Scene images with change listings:

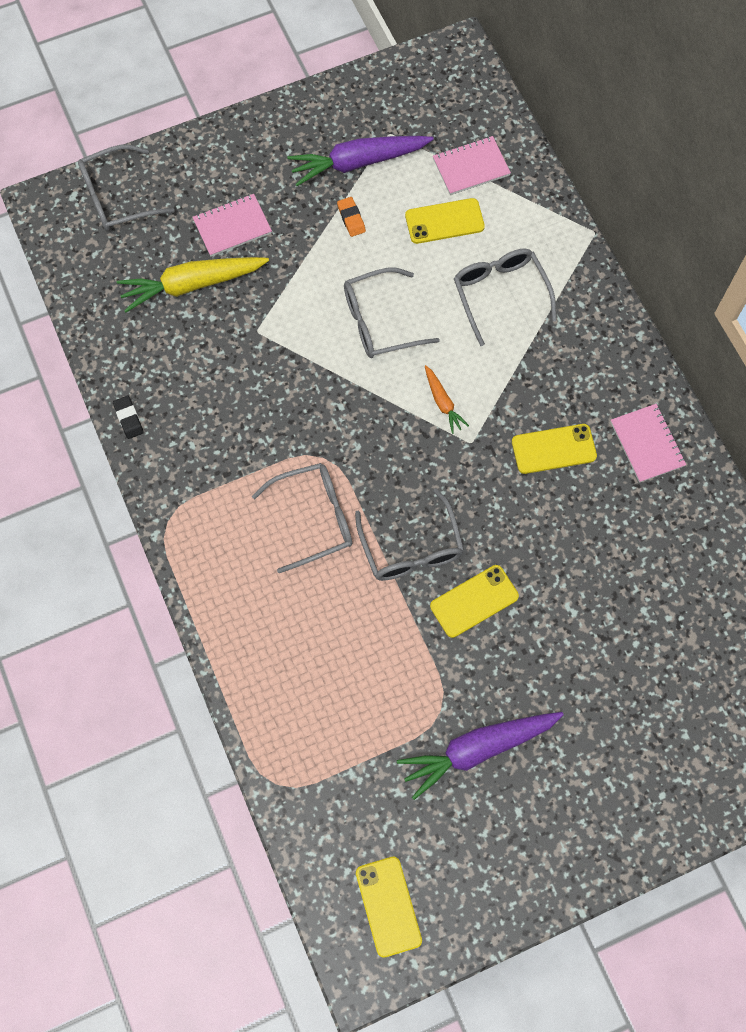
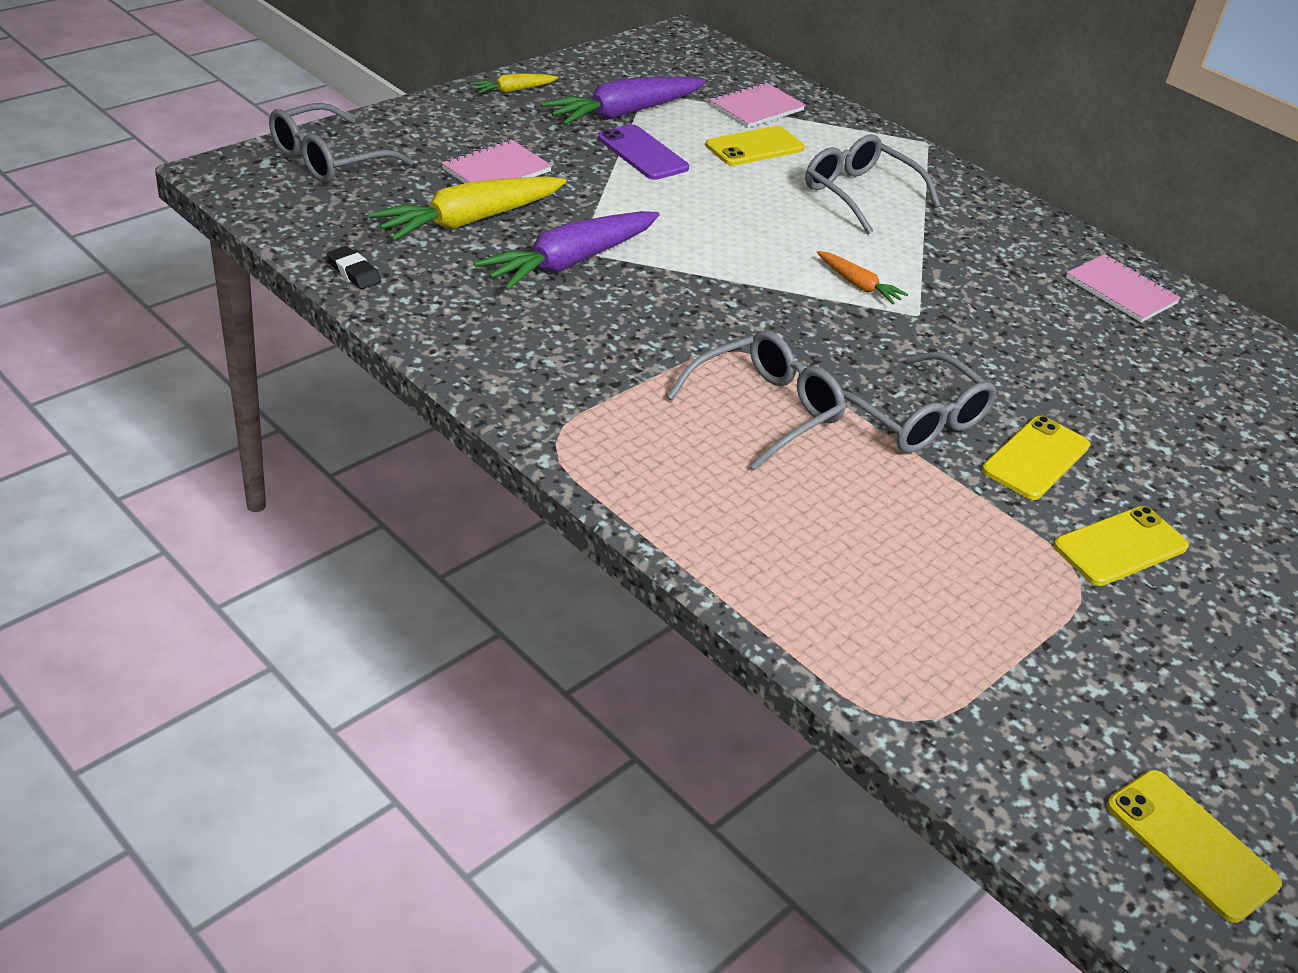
camera: 25 degrees left, 30 degrees down
(128, 418) = (442, 348): black eraser -> black eraser (354, 272)
(283, 121) = (513, 90): none -> yellow carrot
(351, 218) = (643, 153): orange eraser -> purple phone
(380, 321) = (733, 228): grey glasses -> none
(477, 749) = (1164, 614): purple carrot -> purple carrot (570, 262)
(553, 449) = (1020, 308): yellow phone -> yellow phone (1120, 547)

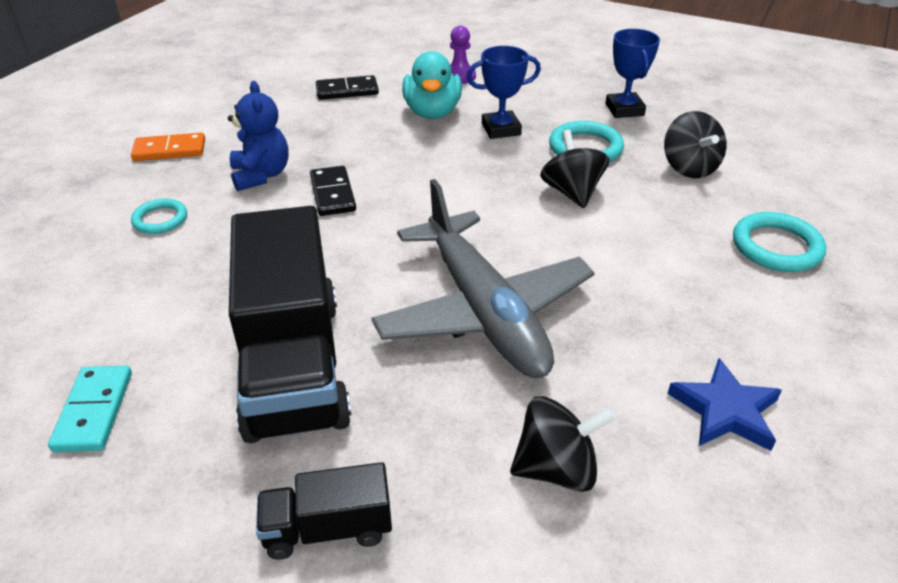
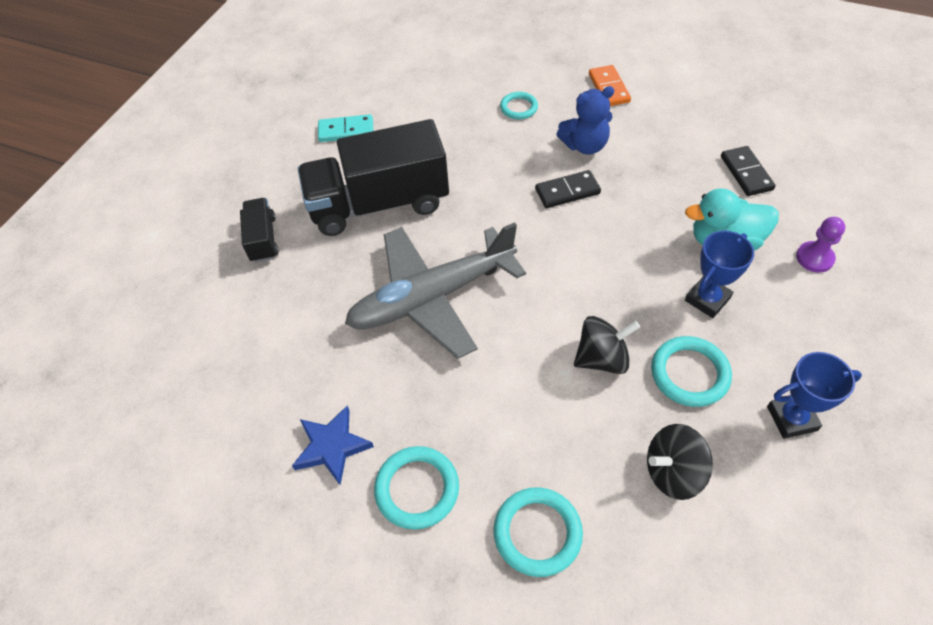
camera: 90 degrees right, 15 degrees up
(501, 129) = (707, 299): blue trophy -> blue trophy turned 60 degrees clockwise
(556, 468) = (291, 341): black spinning top -> none
(759, 330) = (417, 489): none -> turquoise ring

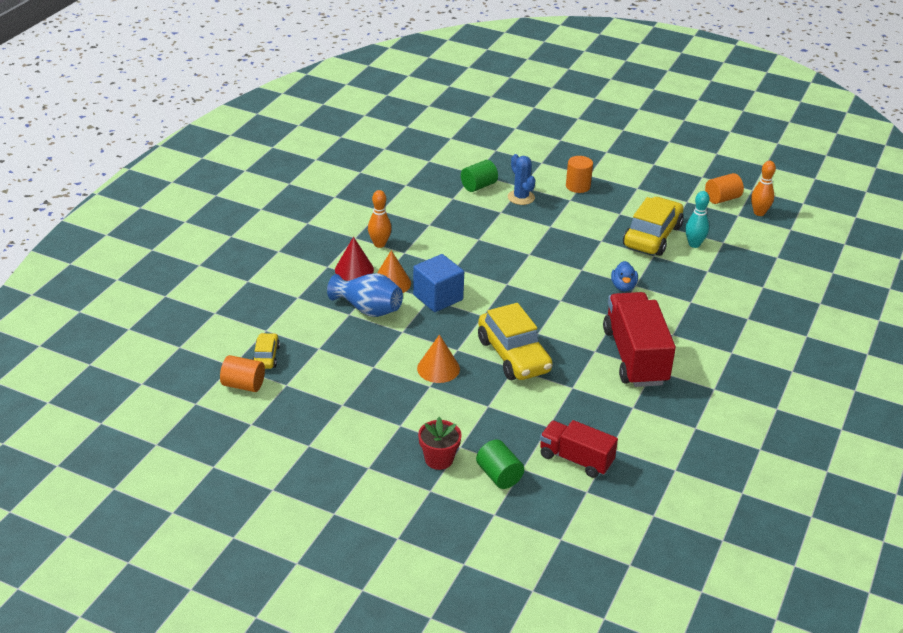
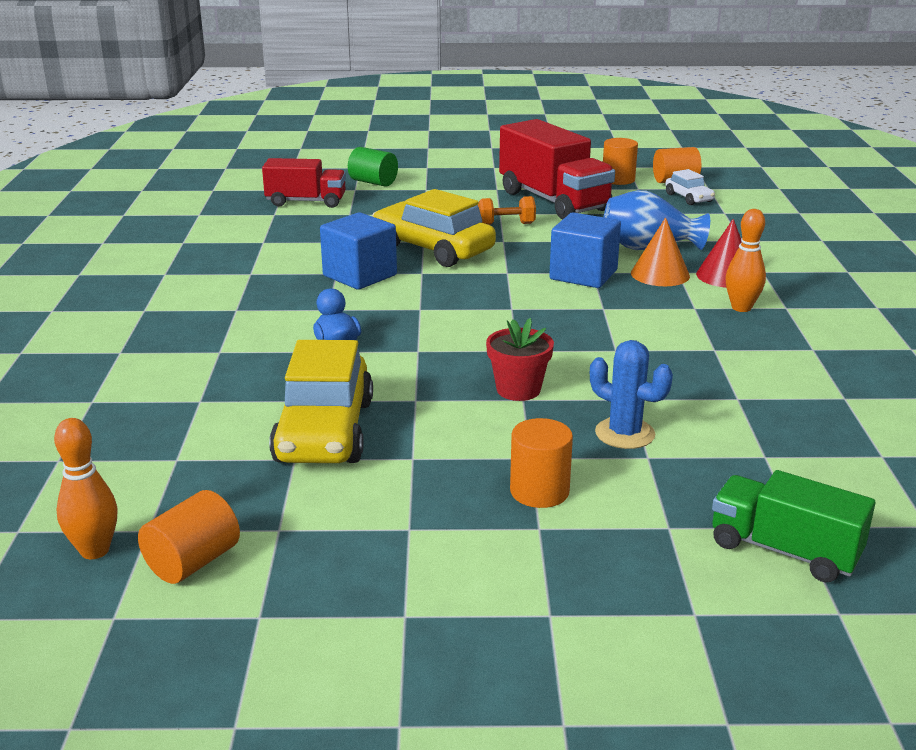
camera: 155 degrees right, 10 degrees down
(266, 357) = (689, 198): yellow car -> white car
(286, 404) = (618, 179): none -> orange cylinder
(438, 368) = (506, 224): orange cone -> orange dumbbell
(439, 459) = (437, 180): red flower pot -> red flower pot (518, 390)
(478, 186) = (724, 432): green cylinder -> none
(510, 145) = (784, 550): none -> green truck
(580, 342) = (360, 275): none -> blue cube
(635, 357) = (280, 278): red truck -> red truck (553, 201)
(694, 244) = (236, 438): turquoise bowling pin -> none

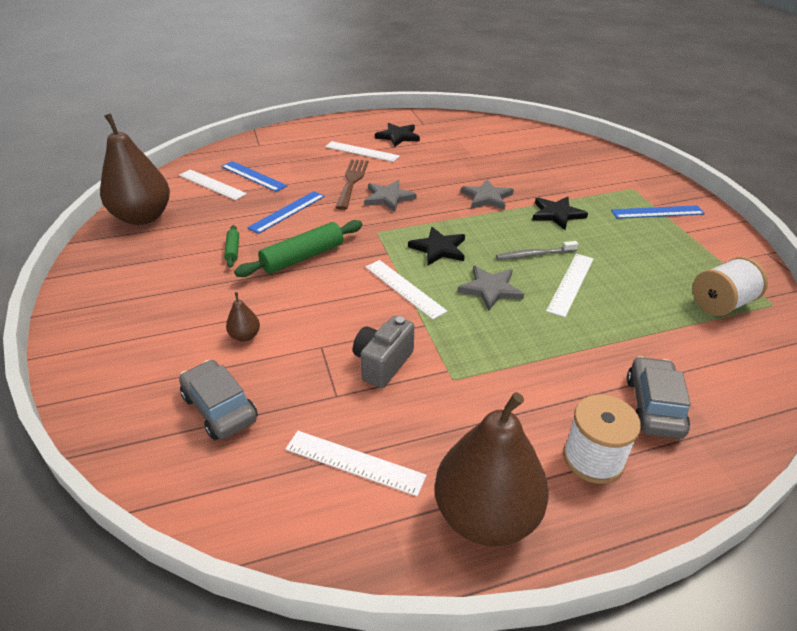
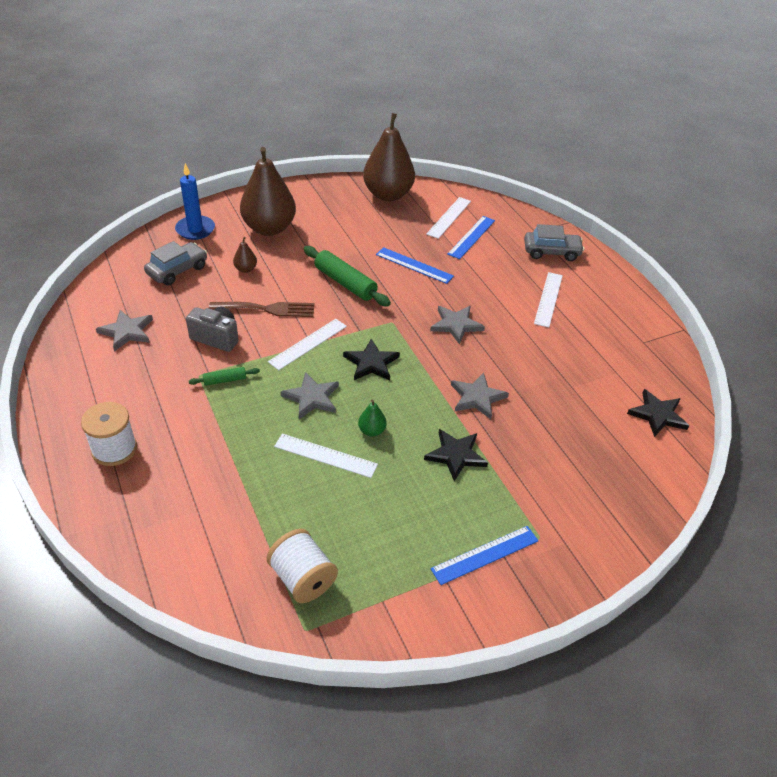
camera: 80 degrees right, 5 degrees up
(120, 390) = (195, 229): none -> blue candle
(233, 250) = (349, 246): green rolling pin -> green rolling pin (225, 380)
(352, 181) = (481, 298): brown fork -> brown fork (267, 309)
(354, 462) = (127, 332): white ruler -> grey star
(398, 136) = (597, 323): black star -> black star (657, 415)
(486, 515) = (78, 391): brown pear -> brown pear (269, 228)
(534, 255) = (372, 431): grey toothbrush -> green pear
(653, 406) = (162, 494): grey car -> grey car (551, 252)
(657, 212) = (485, 555): blue ruler -> blue ruler turned 75 degrees clockwise

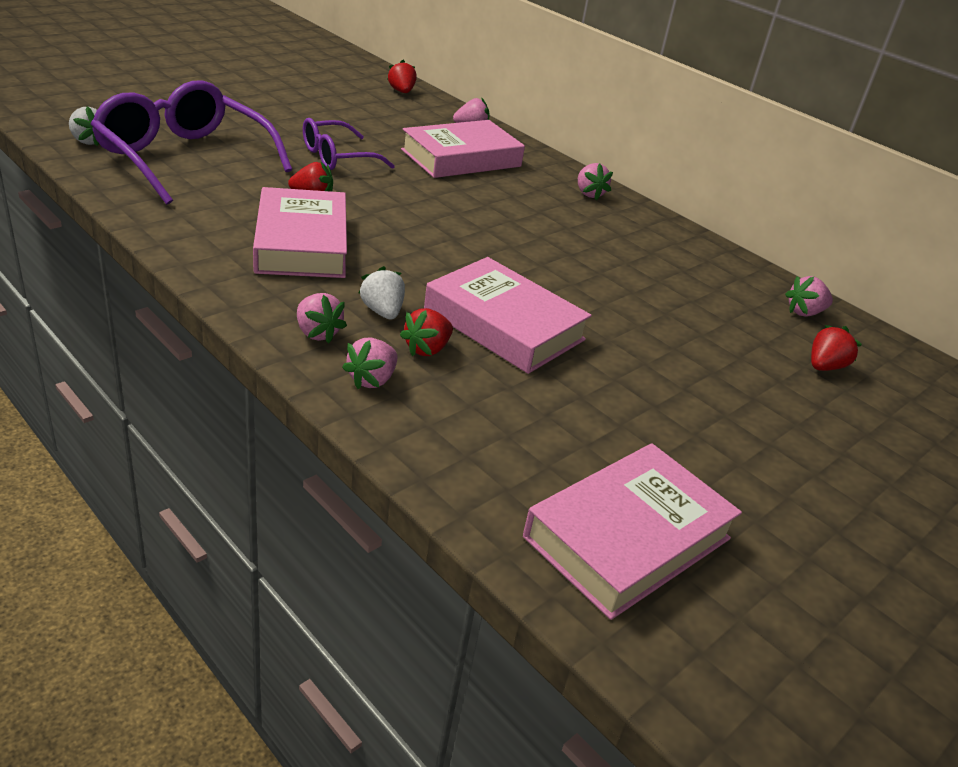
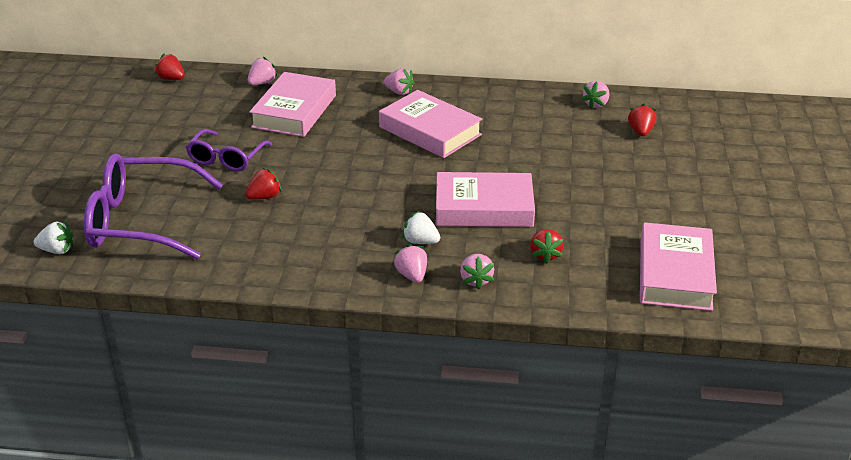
camera: 35 degrees left, 0 degrees up
(301, 243) = (312, 230): pink book -> pink book (430, 131)
(317, 333) = (412, 275): pink strawberry -> pink strawberry turned 120 degrees counterclockwise
(427, 349) = (473, 246): red strawberry -> red strawberry (545, 255)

**BRIEF:** A word-for-word repeat of the lines from the line with "(233, 250) = (349, 246): green" to the last line of the data, both ends included and pictures left out, is all that should appear.

**EXERCISE SOLUTION:**
(233, 250) = (349, 246): green rolling pin -> green rolling pin (225, 380)
(352, 181) = (481, 298): brown fork -> brown fork (267, 309)
(354, 462) = (127, 332): white ruler -> grey star
(398, 136) = (597, 323): black star -> black star (657, 415)
(486, 515) = (78, 391): brown pear -> brown pear (269, 228)
(534, 255) = (372, 431): grey toothbrush -> green pear
(653, 406) = (162, 494): grey car -> grey car (551, 252)
(657, 212) = (485, 555): blue ruler -> blue ruler turned 75 degrees clockwise

camera: 35 degrees left, 0 degrees up
(301, 243) = (312, 230): pink book -> pink book (430, 131)
(317, 333) = (412, 275): pink strawberry -> pink strawberry turned 120 degrees counterclockwise
(427, 349) = (473, 246): red strawberry -> red strawberry (545, 255)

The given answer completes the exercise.